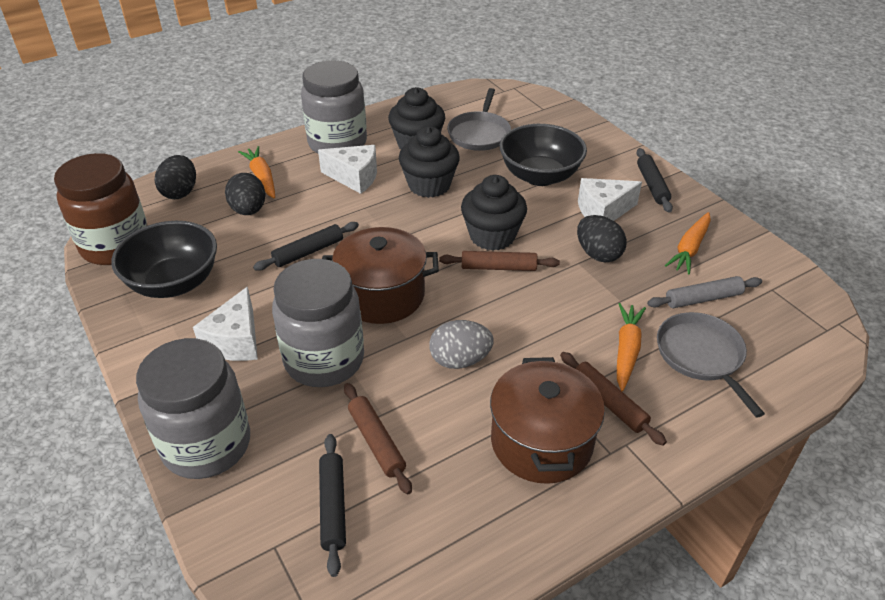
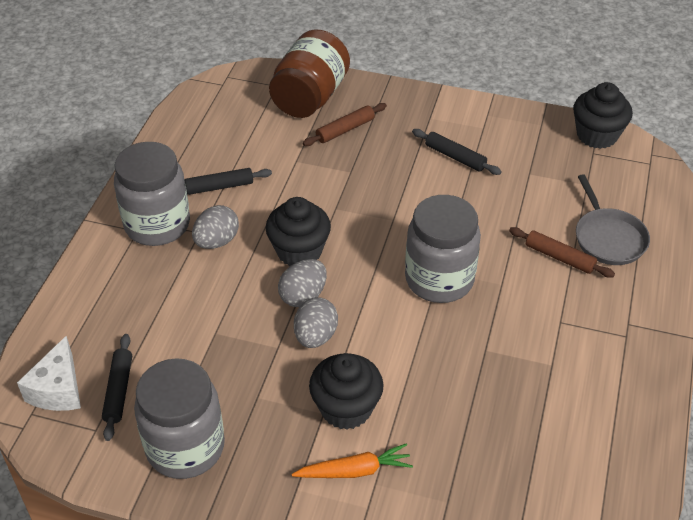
black bowl: 2 -> 0
black egg: 3 -> 0
brown pot: 2 -> 0
brown rolling pin: 3 -> 2
grey egg: 1 -> 3
grey pan: 2 -> 1
grey rolling pin: 1 -> 0
orange carrot: 3 -> 1
white cheese: 3 -> 1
───
# AIM OF THE EXERCISE
Your reply should be an exact copy of every line from the line with "grey rolling pin: 1 -> 0" through the final line of the data, and nothing more.

# TASK RESPONSE
grey rolling pin: 1 -> 0
orange carrot: 3 -> 1
white cheese: 3 -> 1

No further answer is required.